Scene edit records
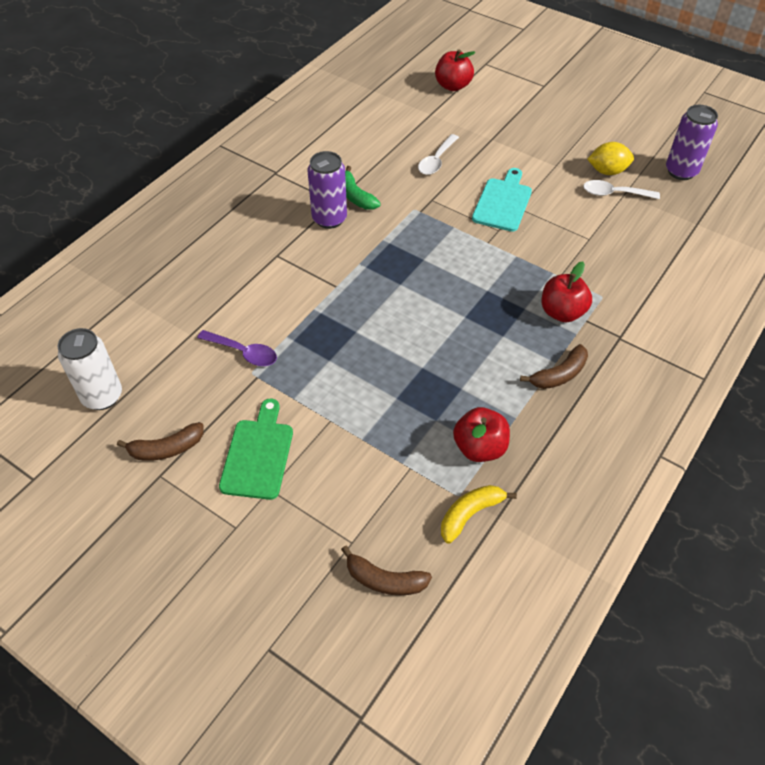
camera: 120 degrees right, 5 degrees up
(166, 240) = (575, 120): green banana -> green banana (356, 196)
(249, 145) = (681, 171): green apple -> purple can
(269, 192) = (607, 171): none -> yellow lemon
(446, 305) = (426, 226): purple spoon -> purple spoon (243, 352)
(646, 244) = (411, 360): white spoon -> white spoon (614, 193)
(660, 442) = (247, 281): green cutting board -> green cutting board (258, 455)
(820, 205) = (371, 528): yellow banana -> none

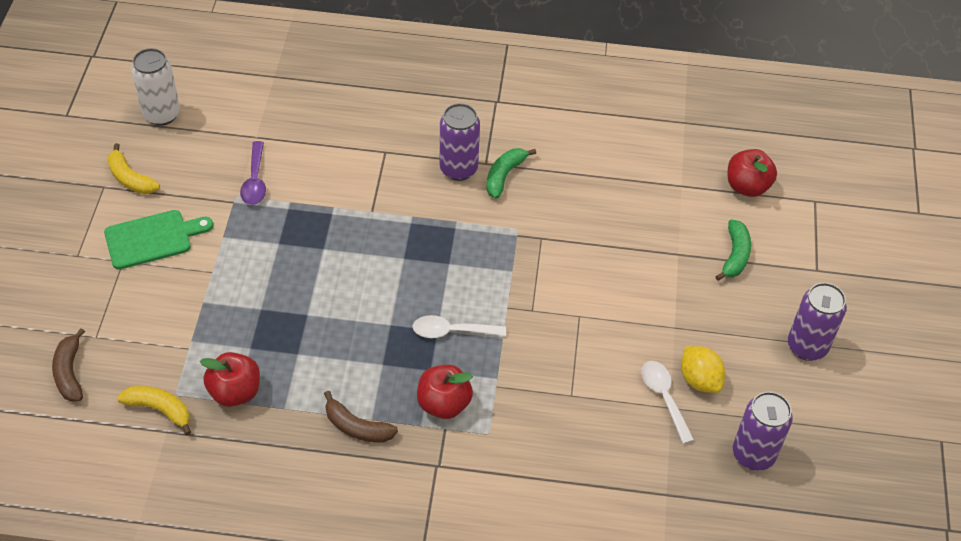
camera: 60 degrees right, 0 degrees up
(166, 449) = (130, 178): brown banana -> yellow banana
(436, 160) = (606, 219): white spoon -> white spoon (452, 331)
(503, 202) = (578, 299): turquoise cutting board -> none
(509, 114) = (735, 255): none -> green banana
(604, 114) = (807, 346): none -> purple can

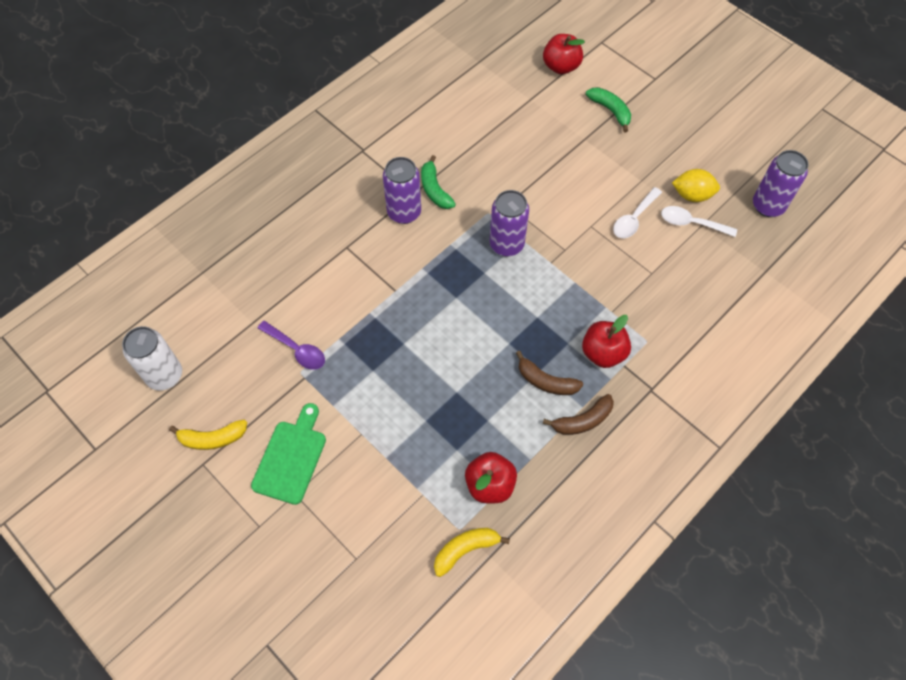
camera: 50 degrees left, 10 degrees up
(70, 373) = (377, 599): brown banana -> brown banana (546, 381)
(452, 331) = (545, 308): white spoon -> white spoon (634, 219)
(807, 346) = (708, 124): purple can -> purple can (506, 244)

:: WHAT IS BEING ASKED ::
In the entries above, find each line with the word "green" and return it.

:: RESPONSE AREA ::
(166, 240) = (575, 120): green banana -> green banana (356, 196)
(249, 145) = (681, 171): green apple -> purple can
(660, 442) = (247, 281): green cutting board -> green cutting board (258, 455)
(509, 114) = (735, 255): none -> green banana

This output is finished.